* [Task to complete]: Restate the data word for word and leave the images out.

* [Information shown]:

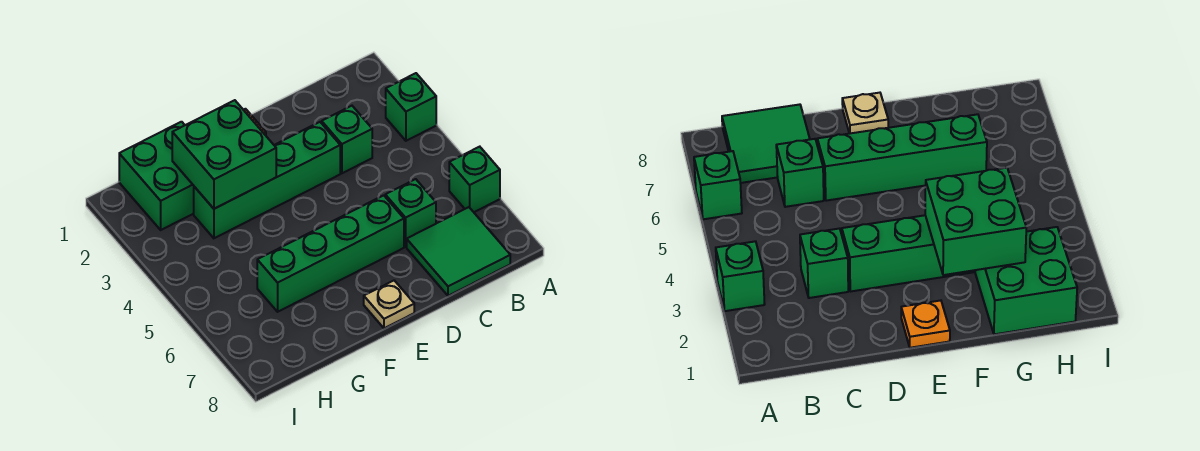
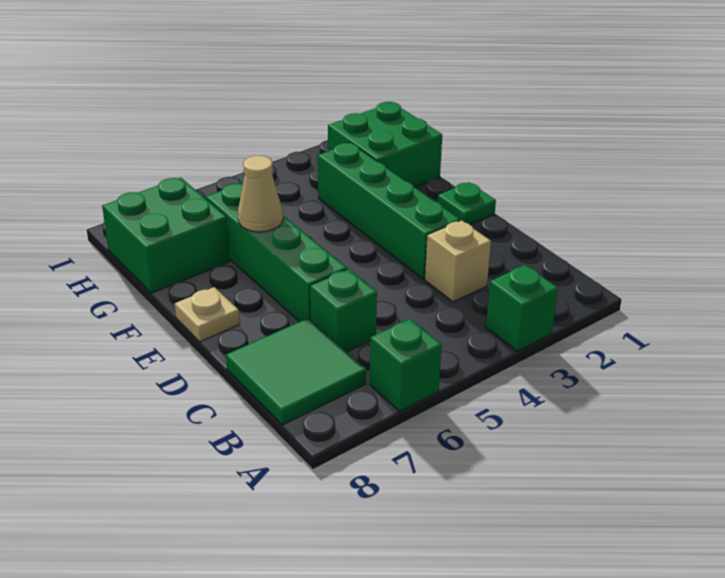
green brick C3 level 1 -> tan brick C3 level 1
orange plate E1 level 1 -> green plate E1 level 1
green brick F2:G3 level 2 -> green brick G7:H8 level 1
none -> tan cone F6 level 2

* [Answer box]:
green brick C3 level 1 -> tan brick C3 level 1
orange plate E1 level 1 -> green plate E1 level 1
green brick F2:G3 level 2 -> green brick G7:H8 level 1
none -> tan cone F6 level 2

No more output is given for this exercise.